● WHAT YOU WILL DO:
Copy the lines below exactly. No picture goes into the copy.

● COLLECTED DATA:
************

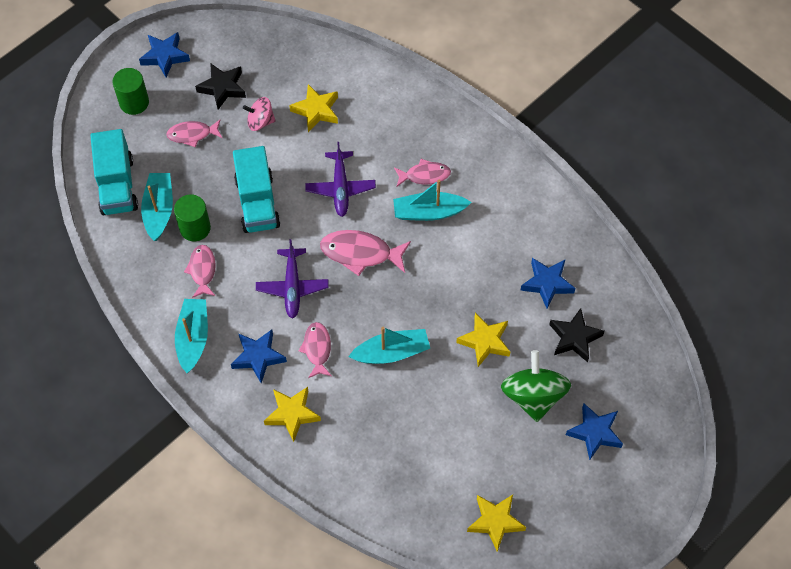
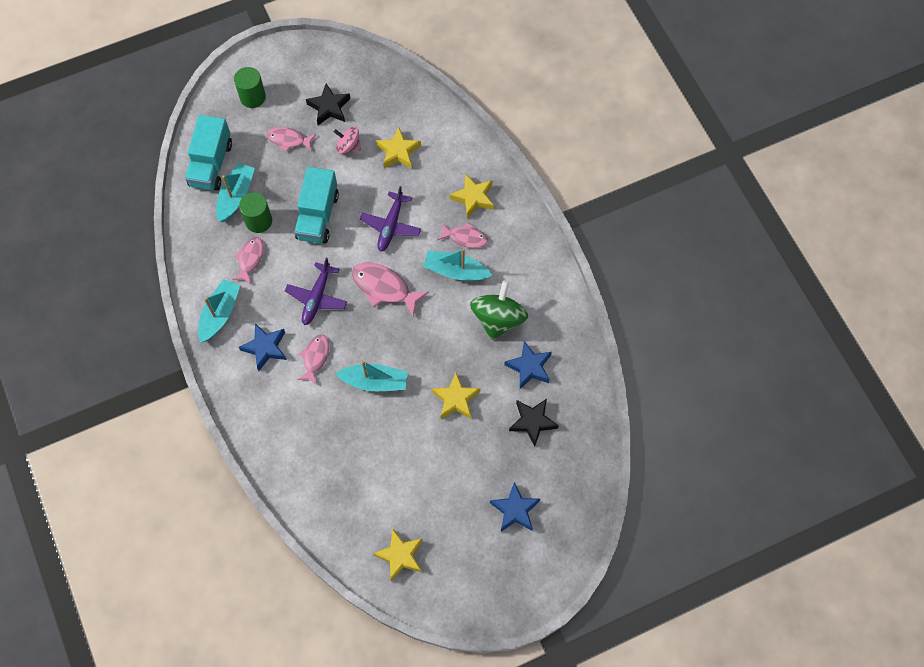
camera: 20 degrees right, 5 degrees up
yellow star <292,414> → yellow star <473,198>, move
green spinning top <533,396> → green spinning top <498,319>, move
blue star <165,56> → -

************

● ANSWER SPACE:
camera: 20 degrees right, 5 degrees up
yellow star <292,414> → yellow star <473,198>, move
green spinning top <533,396> → green spinning top <498,319>, move
blue star <165,56> → -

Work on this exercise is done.